(Modification records)
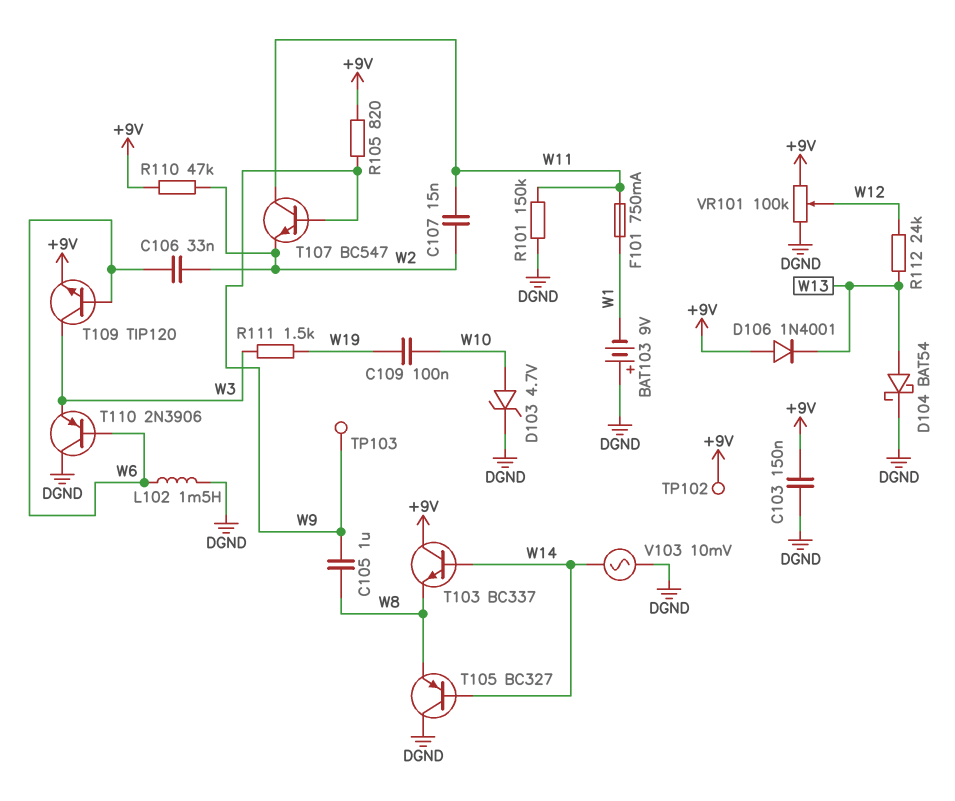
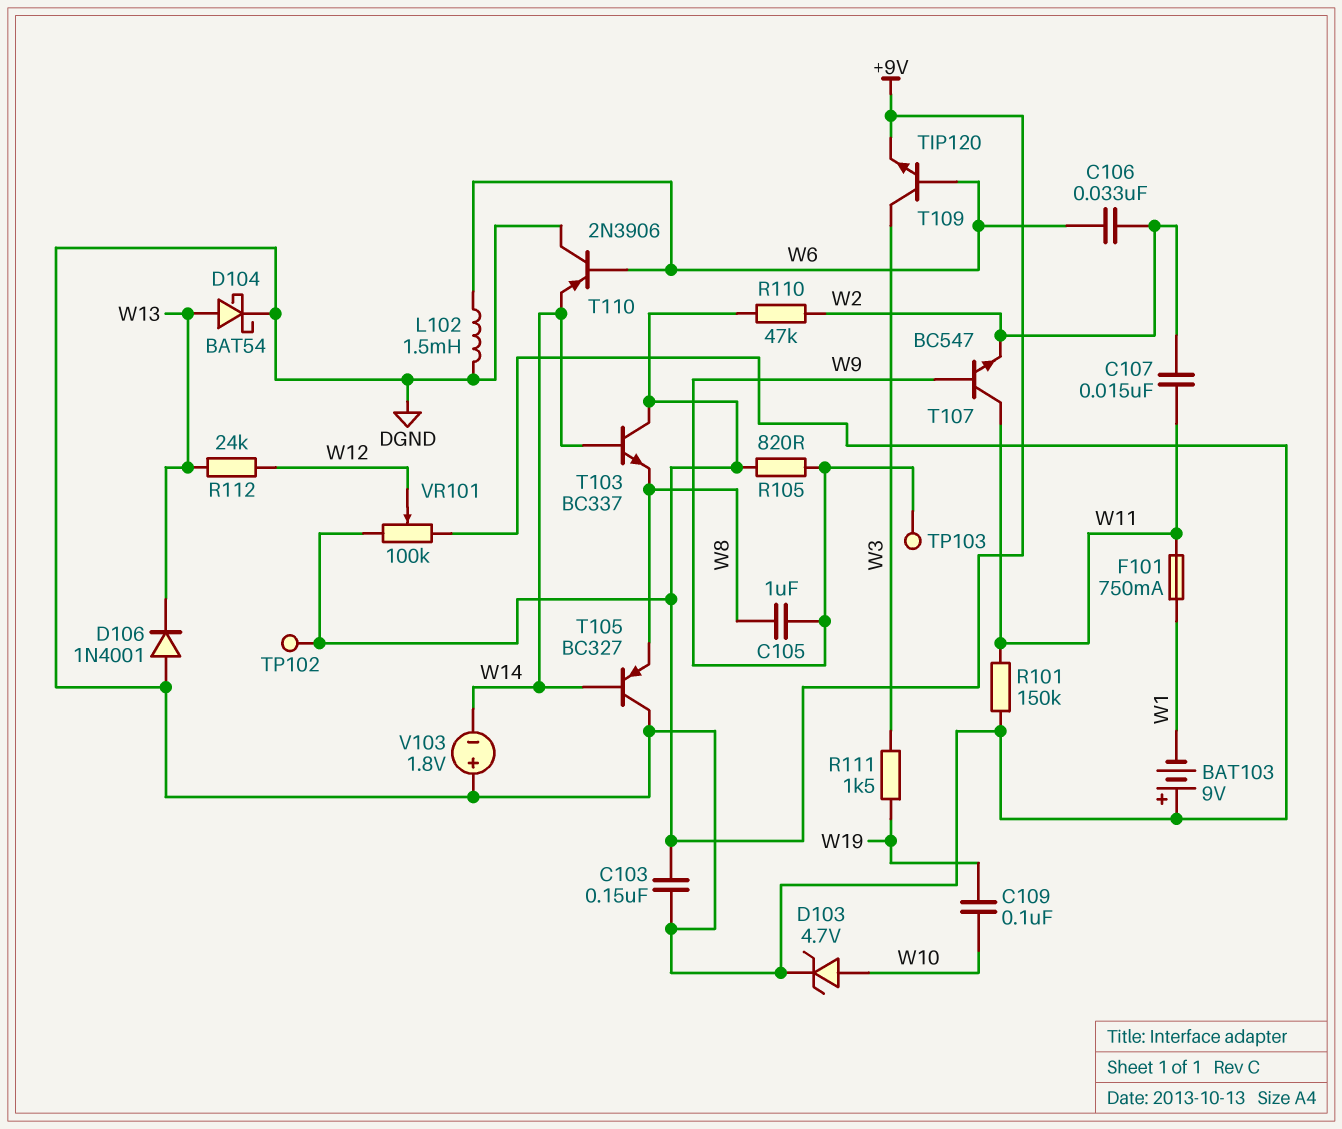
D106: diode 1N4001 (A +9V, K W13) -> diode 1N4001 (A DGND, K W13)
T110: PNP 2N3906 (B W6, C DGND, E W3) -> PNP 2N3906 (B W6, C DGND, E W14)
V103: AC 10mV (DGND, W14) -> 1.8V (plus DGND, minus W14)

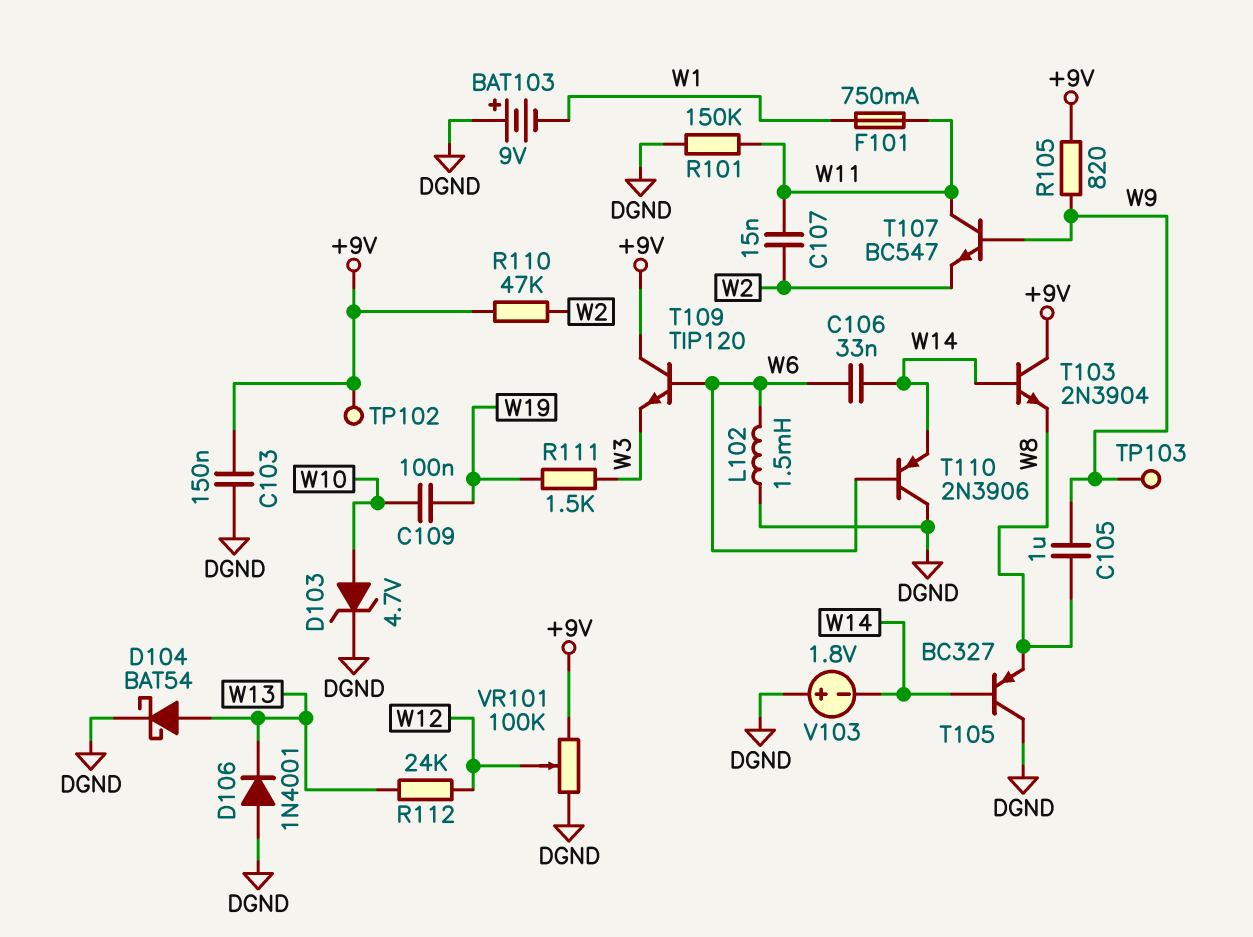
C106: 33nF (W2, W6) -> 33nF (W6, W14)
T103: NPN BC337 (B W14, C +9V, E W8) -> NPN 2N3904 (B W14, C +9V, E W8)
T109: NPN TIP120 (B W6, C W3, E +9V) -> NPN TIP120 (B W6, C +9V, E W3)

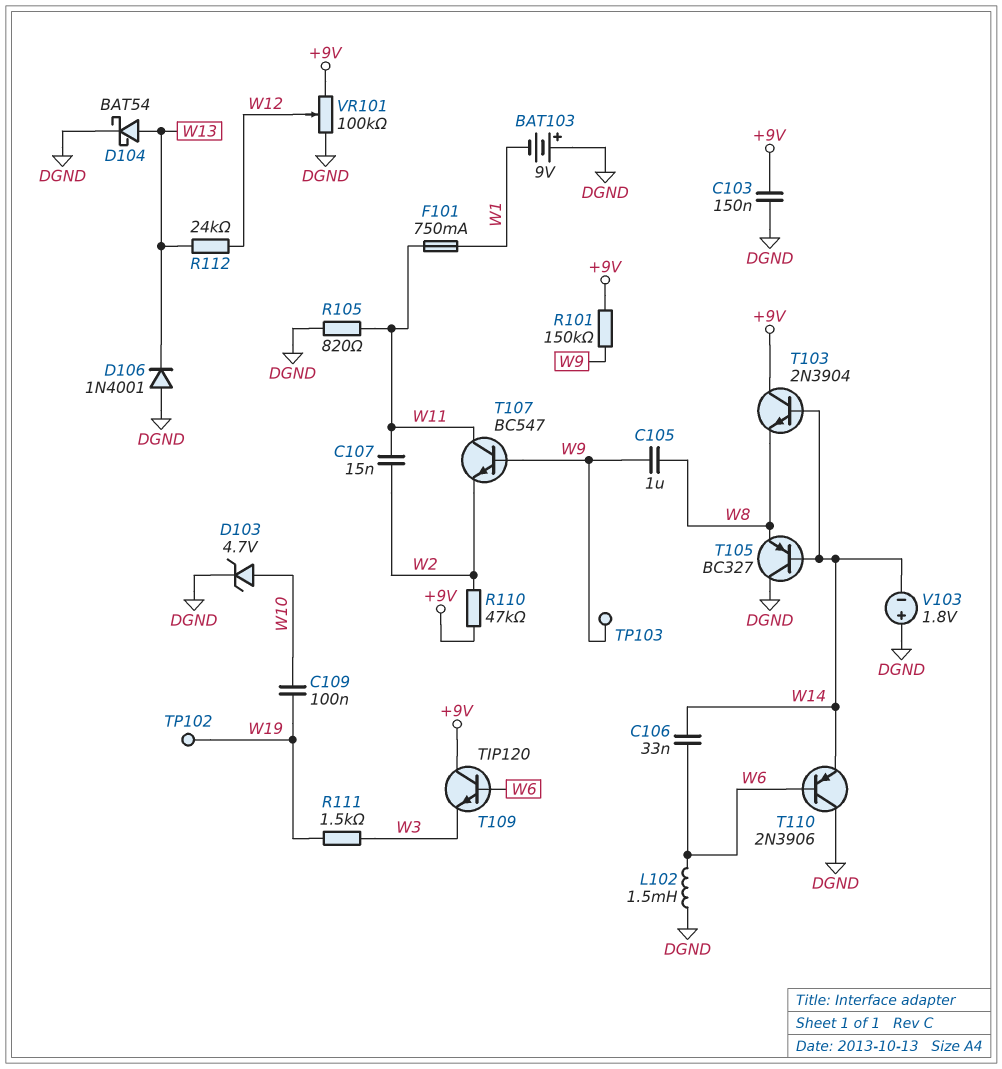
R101: 150k (DGND, W11) -> 150k (+9V, W9)
R105: 820 (+9V, W9) -> 820 (DGND, W11)
TP102: test point (+9V) -> test point (W19)

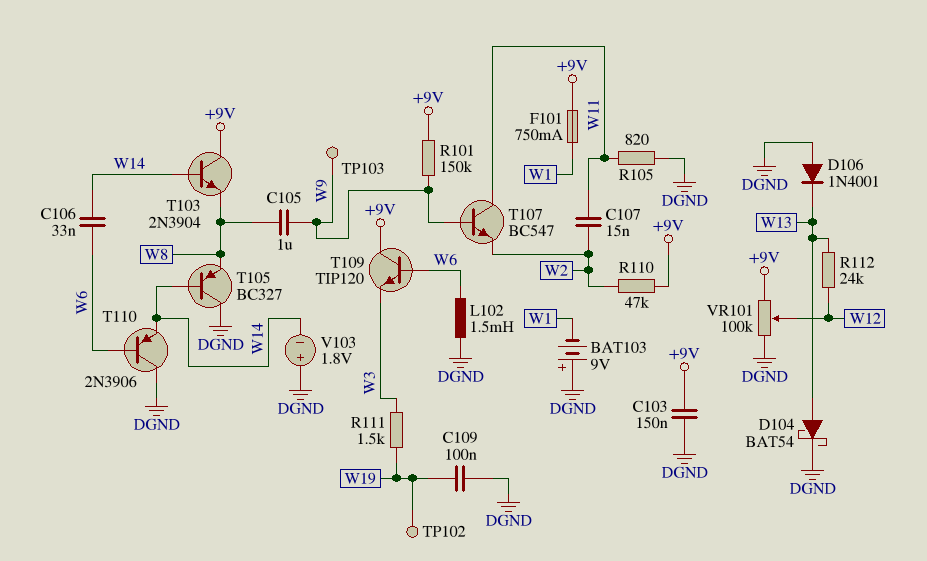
C109: 100nF (W10, W19) -> 100nF (DGND, W19)
D103: zener 4.7V (A W10, K DGND) -> none
F101: 750mA (W1, W11) -> 750mA (+9V, W1)

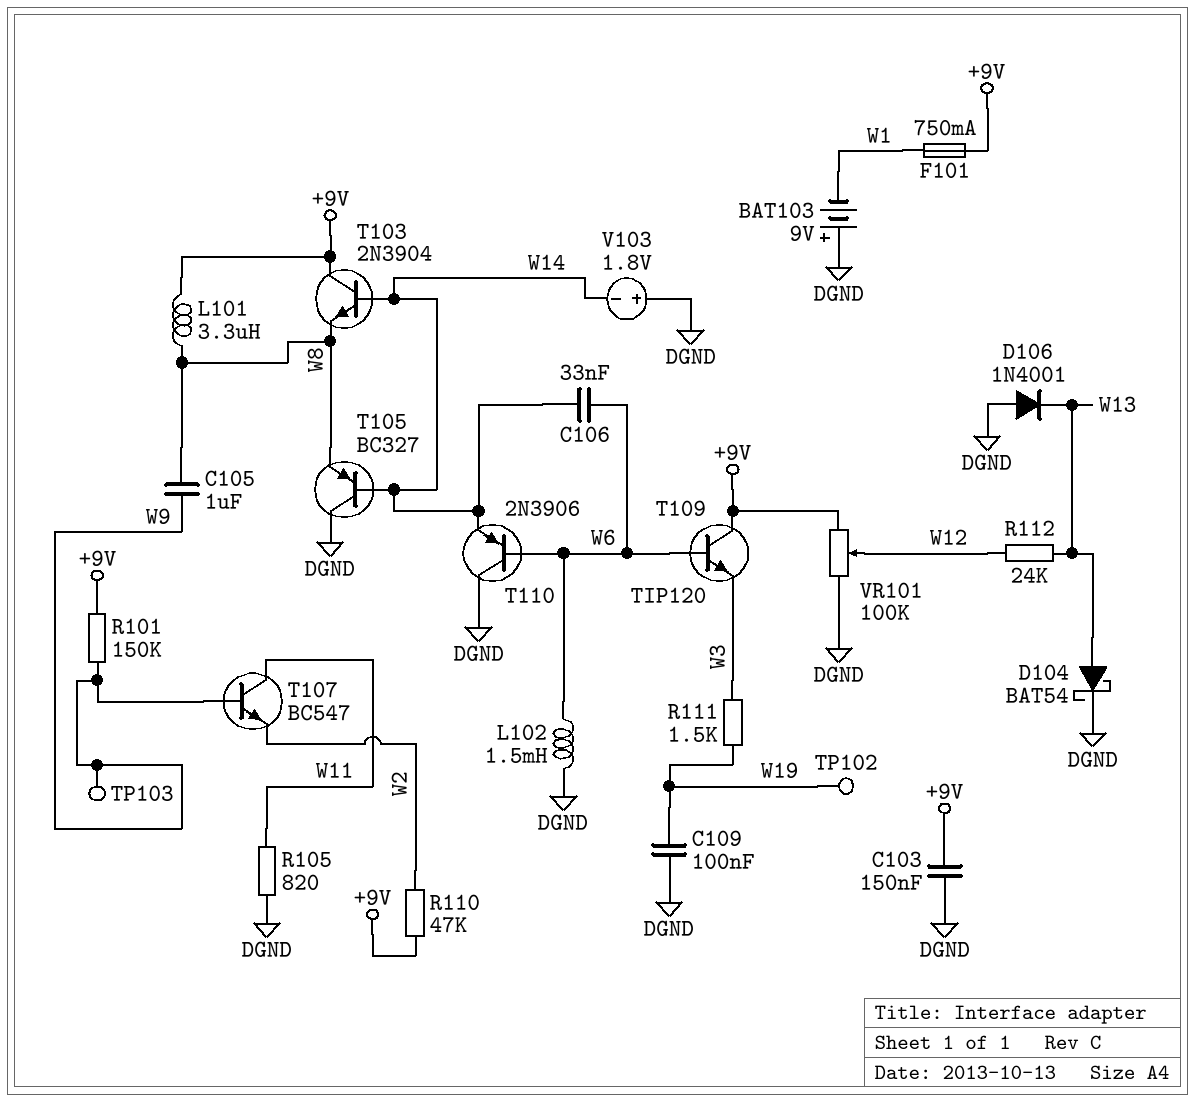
C107: 15nF (W2, W11) -> none
L101: none -> 3.3uH (+9V, W8)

What is needed
Give the data above again exactly. Leave the pictures out.

Task result
D106: diode 1N4001 (A +9V, K W13) -> diode 1N4001 (A DGND, K W13)
T110: PNP 2N3906 (B W6, C DGND, E W3) -> PNP 2N3906 (B W6, C DGND, E W14)
V103: AC 10mV (DGND, W14) -> 1.8V (plus DGND, minus W14)

C106: 33nF (W2, W6) -> 33nF (W6, W14)
T103: NPN BC337 (B W14, C +9V, E W8) -> NPN 2N3904 (B W14, C +9V, E W8)
T109: NPN TIP120 (B W6, C W3, E +9V) -> NPN TIP120 (B W6, C +9V, E W3)

R101: 150k (DGND, W11) -> 150k (+9V, W9)
R105: 820 (+9V, W9) -> 820 (DGND, W11)
TP102: test point (+9V) -> test point (W19)

C109: 100nF (W10, W19) -> 100nF (DGND, W19)
D103: zener 4.7V (A W10, K DGND) -> none
F101: 750mA (W1, W11) -> 750mA (+9V, W1)

C107: 15nF (W2, W11) -> none
L101: none -> 3.3uH (+9V, W8)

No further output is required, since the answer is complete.